▸ EXERCISE OBJECTIVE: Repeat each record word for word.

▸ MATERIAL SHOWN:
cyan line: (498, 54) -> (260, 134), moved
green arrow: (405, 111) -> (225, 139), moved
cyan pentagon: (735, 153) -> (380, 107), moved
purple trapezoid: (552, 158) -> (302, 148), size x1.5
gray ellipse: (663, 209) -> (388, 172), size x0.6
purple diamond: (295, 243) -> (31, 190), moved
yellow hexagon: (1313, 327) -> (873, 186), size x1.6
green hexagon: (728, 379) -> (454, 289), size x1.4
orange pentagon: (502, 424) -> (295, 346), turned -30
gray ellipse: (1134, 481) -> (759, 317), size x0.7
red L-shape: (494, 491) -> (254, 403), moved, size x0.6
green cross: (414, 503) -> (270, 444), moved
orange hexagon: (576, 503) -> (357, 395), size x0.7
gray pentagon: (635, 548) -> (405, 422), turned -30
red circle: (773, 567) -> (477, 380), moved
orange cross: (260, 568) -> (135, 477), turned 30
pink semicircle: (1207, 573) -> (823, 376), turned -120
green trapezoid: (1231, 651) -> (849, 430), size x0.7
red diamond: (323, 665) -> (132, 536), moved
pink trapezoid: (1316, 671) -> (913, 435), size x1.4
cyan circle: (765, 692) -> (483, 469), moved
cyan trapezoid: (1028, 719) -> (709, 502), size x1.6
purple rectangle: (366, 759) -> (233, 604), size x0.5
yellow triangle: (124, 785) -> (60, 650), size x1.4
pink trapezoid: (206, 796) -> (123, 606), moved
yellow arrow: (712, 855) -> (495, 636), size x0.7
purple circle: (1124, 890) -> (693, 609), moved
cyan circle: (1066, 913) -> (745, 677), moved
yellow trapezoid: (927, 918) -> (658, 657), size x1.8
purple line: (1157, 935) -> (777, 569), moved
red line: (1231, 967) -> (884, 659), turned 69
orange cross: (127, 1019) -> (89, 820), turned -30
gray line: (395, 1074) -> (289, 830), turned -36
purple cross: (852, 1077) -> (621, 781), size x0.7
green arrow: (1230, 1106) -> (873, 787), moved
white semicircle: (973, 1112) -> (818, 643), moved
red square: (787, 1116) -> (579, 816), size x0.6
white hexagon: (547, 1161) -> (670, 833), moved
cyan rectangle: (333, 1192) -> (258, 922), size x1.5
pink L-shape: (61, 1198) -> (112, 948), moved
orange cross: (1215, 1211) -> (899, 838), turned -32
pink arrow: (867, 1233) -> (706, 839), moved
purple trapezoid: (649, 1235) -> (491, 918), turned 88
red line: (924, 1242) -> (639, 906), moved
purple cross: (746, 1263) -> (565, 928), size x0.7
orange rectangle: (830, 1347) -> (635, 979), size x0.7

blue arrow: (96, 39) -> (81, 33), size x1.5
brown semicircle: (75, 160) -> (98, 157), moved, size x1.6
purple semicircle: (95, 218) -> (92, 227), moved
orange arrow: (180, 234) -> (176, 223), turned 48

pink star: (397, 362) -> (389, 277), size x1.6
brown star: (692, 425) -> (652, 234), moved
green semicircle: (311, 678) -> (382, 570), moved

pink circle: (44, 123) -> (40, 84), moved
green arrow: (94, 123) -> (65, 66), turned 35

▸ RESULT FOR THIS EXERCISE:
cyan line: (498, 54) -> (260, 134), moved
green arrow: (405, 111) -> (225, 139), moved
cyan pentagon: (735, 153) -> (380, 107), moved
purple trapezoid: (552, 158) -> (302, 148), size x1.5
gray ellipse: (663, 209) -> (388, 172), size x0.6
purple diamond: (295, 243) -> (31, 190), moved
yellow hexagon: (1313, 327) -> (873, 186), size x1.6
green hexagon: (728, 379) -> (454, 289), size x1.4
orange pentagon: (502, 424) -> (295, 346), turned -30
gray ellipse: (1134, 481) -> (759, 317), size x0.7
red L-shape: (494, 491) -> (254, 403), moved, size x0.6
green cross: (414, 503) -> (270, 444), moved
orange hexagon: (576, 503) -> (357, 395), size x0.7
gray pentagon: (635, 548) -> (405, 422), turned -30
red circle: (773, 567) -> (477, 380), moved
orange cross: (260, 568) -> (135, 477), turned 30
pink semicircle: (1207, 573) -> (823, 376), turned -120
green trapezoid: (1231, 651) -> (849, 430), size x0.7
red diamond: (323, 665) -> (132, 536), moved
pink trapezoid: (1316, 671) -> (913, 435), size x1.4
cyan circle: (765, 692) -> (483, 469), moved
cyan trapezoid: (1028, 719) -> (709, 502), size x1.6
purple rectangle: (366, 759) -> (233, 604), size x0.5
yellow triangle: (124, 785) -> (60, 650), size x1.4
pink trapezoid: (206, 796) -> (123, 606), moved
yellow arrow: (712, 855) -> (495, 636), size x0.7
purple circle: (1124, 890) -> (693, 609), moved
cyan circle: (1066, 913) -> (745, 677), moved
yellow trapezoid: (927, 918) -> (658, 657), size x1.8
purple line: (1157, 935) -> (777, 569), moved
red line: (1231, 967) -> (884, 659), turned 69
orange cross: (127, 1019) -> (89, 820), turned -30
gray line: (395, 1074) -> (289, 830), turned -36
purple cross: (852, 1077) -> (621, 781), size x0.7
green arrow: (1230, 1106) -> (873, 787), moved
white semicircle: (973, 1112) -> (818, 643), moved
red square: (787, 1116) -> (579, 816), size x0.6
white hexagon: (547, 1161) -> (670, 833), moved
cyan rectangle: (333, 1192) -> (258, 922), size x1.5
pink L-shape: (61, 1198) -> (112, 948), moved
orange cross: (1215, 1211) -> (899, 838), turned -32
pink arrow: (867, 1233) -> (706, 839), moved
purple trapezoid: (649, 1235) -> (491, 918), turned 88
red line: (924, 1242) -> (639, 906), moved
purple cross: (746, 1263) -> (565, 928), size x0.7
orange rectangle: (830, 1347) -> (635, 979), size x0.7

blue arrow: (96, 39) -> (81, 33), size x1.5
brown semicircle: (75, 160) -> (98, 157), moved, size x1.6
purple semicircle: (95, 218) -> (92, 227), moved
orange arrow: (180, 234) -> (176, 223), turned 48

pink star: (397, 362) -> (389, 277), size x1.6
brown star: (692, 425) -> (652, 234), moved
green semicircle: (311, 678) -> (382, 570), moved

pink circle: (44, 123) -> (40, 84), moved
green arrow: (94, 123) -> (65, 66), turned 35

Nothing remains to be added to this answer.